### What needs to be done
Please output exactly the part of the records below that opens with the line containing "brown vase: 4 -> 7" and closes with the line containing "green vase: 3 -> 2", both lines included, and nothing else.

### Entries shown
---
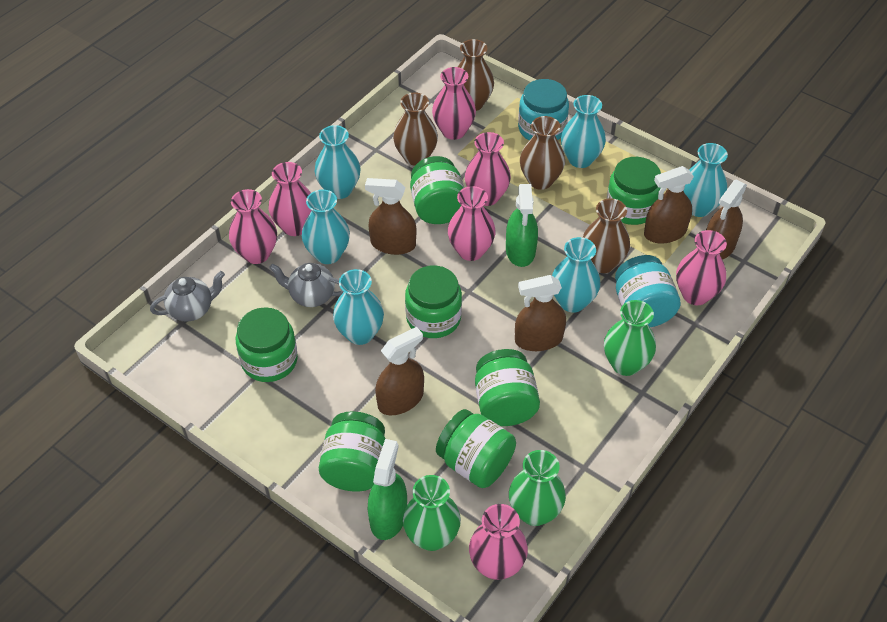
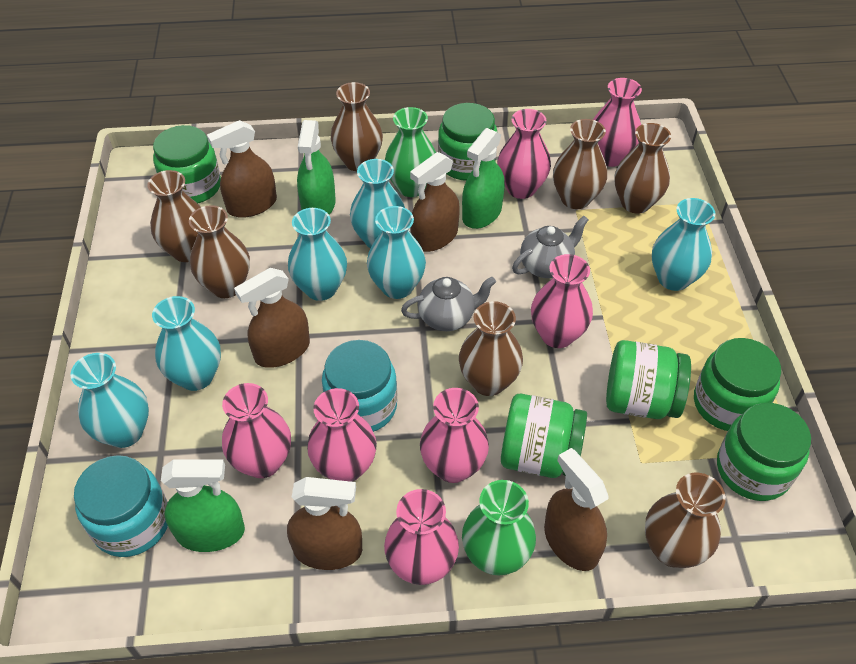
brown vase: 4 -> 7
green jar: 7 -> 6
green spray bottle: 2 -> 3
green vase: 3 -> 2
---
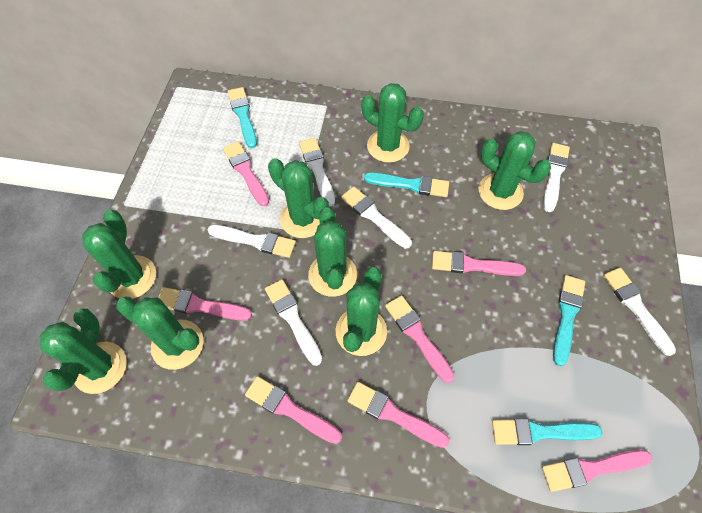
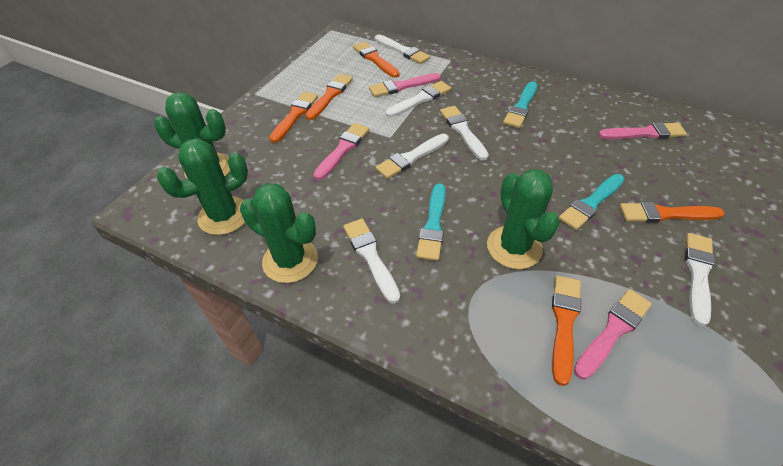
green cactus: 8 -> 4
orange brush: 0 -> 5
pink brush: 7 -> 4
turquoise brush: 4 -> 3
---
### Written response
brown vase: 4 -> 7
green jar: 7 -> 6
green spray bottle: 2 -> 3
green vase: 3 -> 2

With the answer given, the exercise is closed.